# Work to be completed
Every entry is to be restated exactly; pictures are not part of the copy.
--- Task inputs Enclosed Below ---
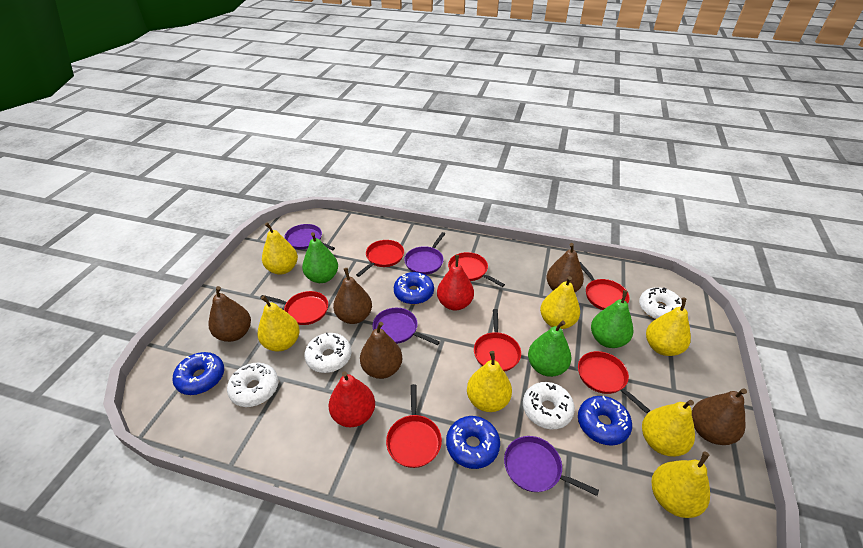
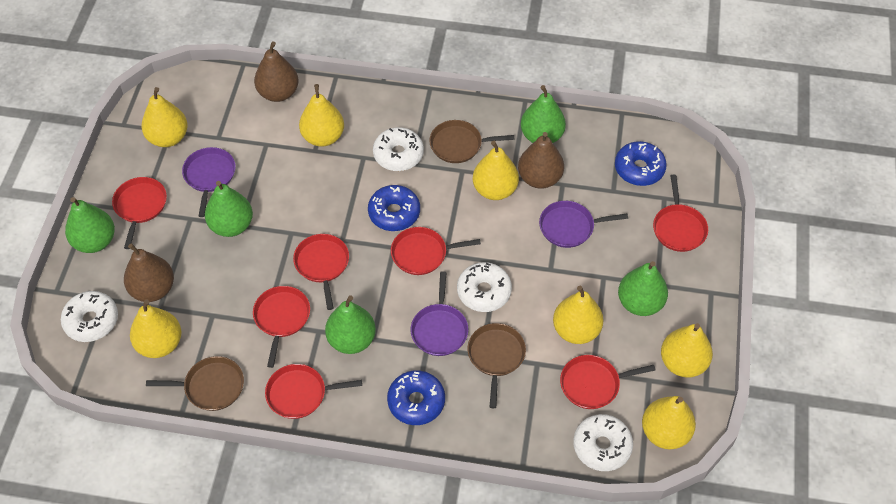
blue donut: 4 -> 3
brown pan: 0 -> 3
brown pear: 5 -> 3
green pear: 3 -> 5
purple pan: 4 -> 3
red pear: 2 -> 0

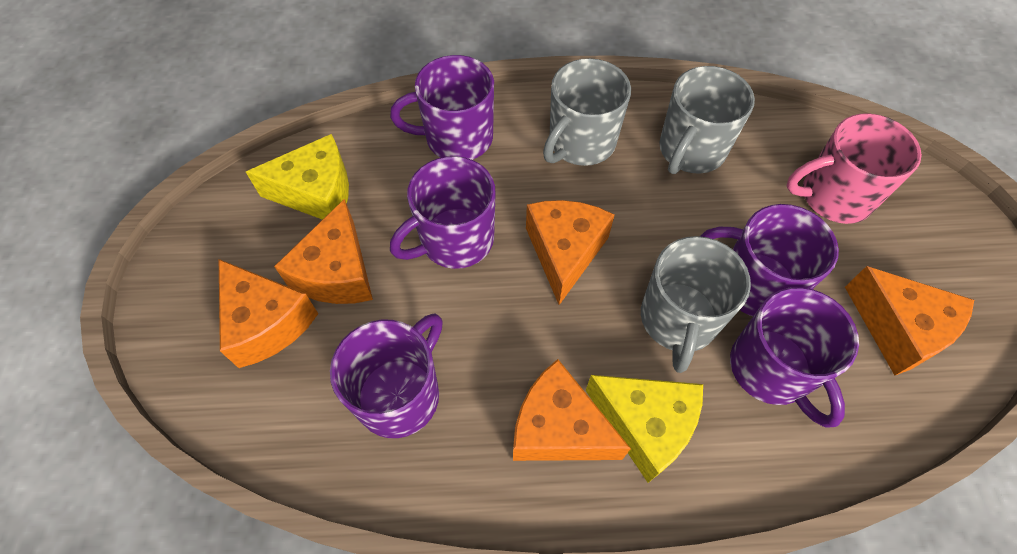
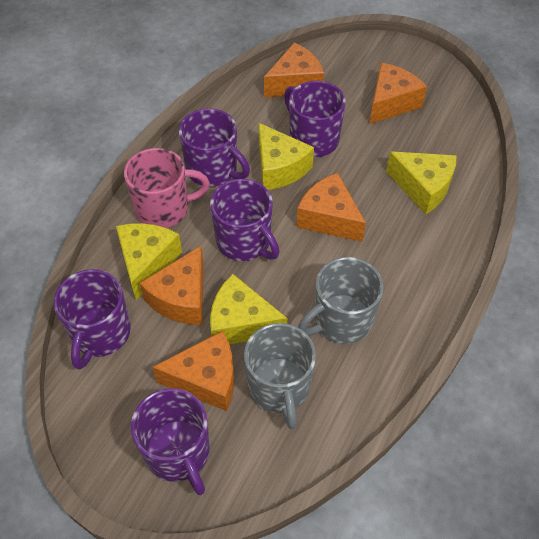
grey mug: 3 -> 2
yellow cheese: 2 -> 4

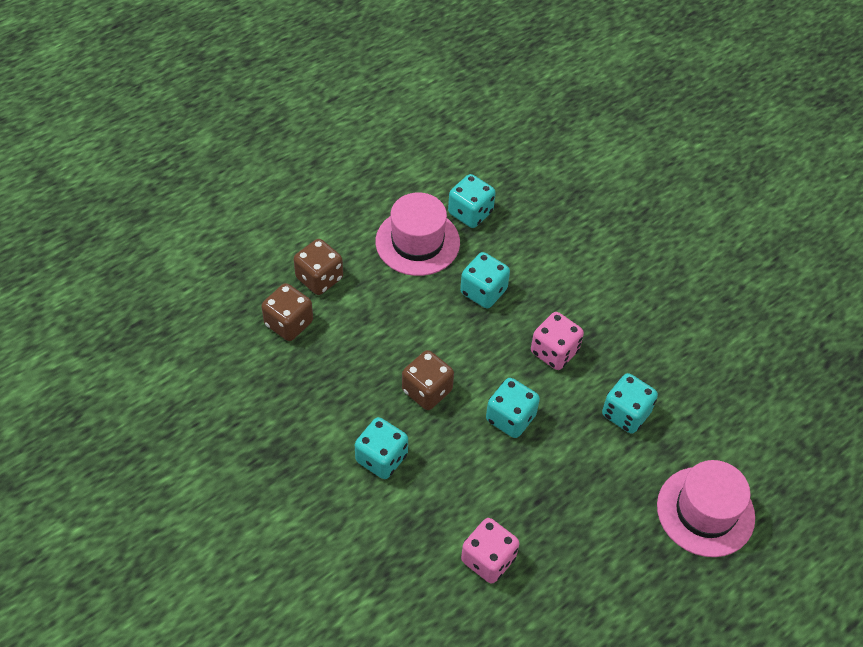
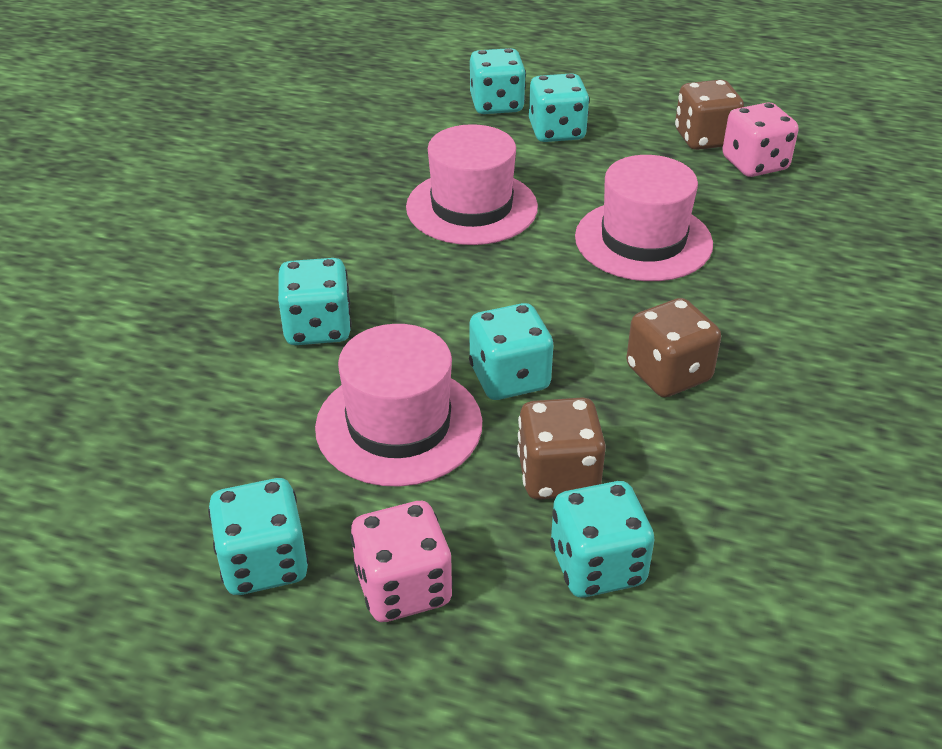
pink hat: 2 -> 3
turquoise dice: 5 -> 6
--- End of Enclosed Task inputs ---
# Written reply
blue donut: 4 -> 3
brown pan: 0 -> 3
brown pear: 5 -> 3
green pear: 3 -> 5
purple pan: 4 -> 3
red pear: 2 -> 0

grey mug: 3 -> 2
yellow cheese: 2 -> 4

pink hat: 2 -> 3
turquoise dice: 5 -> 6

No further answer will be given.